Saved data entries
----------------------------------------

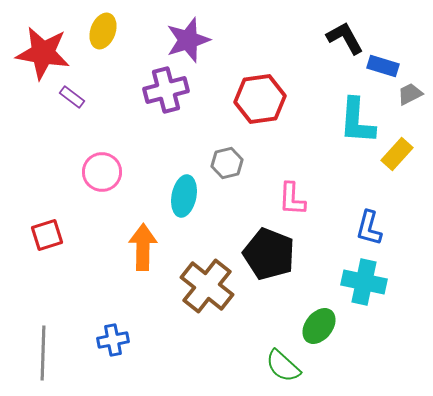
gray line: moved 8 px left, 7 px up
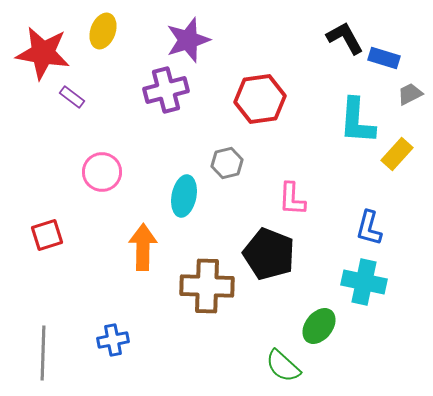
blue rectangle: moved 1 px right, 8 px up
brown cross: rotated 36 degrees counterclockwise
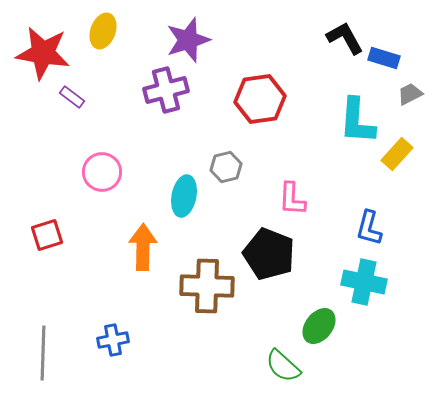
gray hexagon: moved 1 px left, 4 px down
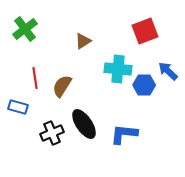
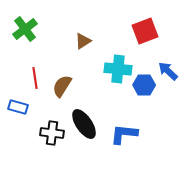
black cross: rotated 30 degrees clockwise
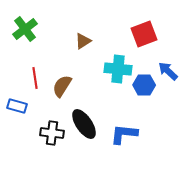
red square: moved 1 px left, 3 px down
blue rectangle: moved 1 px left, 1 px up
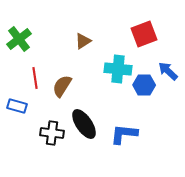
green cross: moved 6 px left, 10 px down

----------------------------------------

* _INSTRUCTION_
Convert the lines above into a numbered list without the pictures, skipping any blank lines.

* _TASK RESULT_
1. gray line: moved 8 px left, 7 px up
2. blue rectangle: moved 1 px right, 8 px up
3. brown cross: rotated 36 degrees counterclockwise
4. gray hexagon: moved 1 px left, 4 px down
5. black cross: rotated 30 degrees clockwise
6. red square: moved 1 px left, 3 px down
7. blue rectangle: moved 1 px left, 1 px up
8. green cross: moved 6 px left, 10 px down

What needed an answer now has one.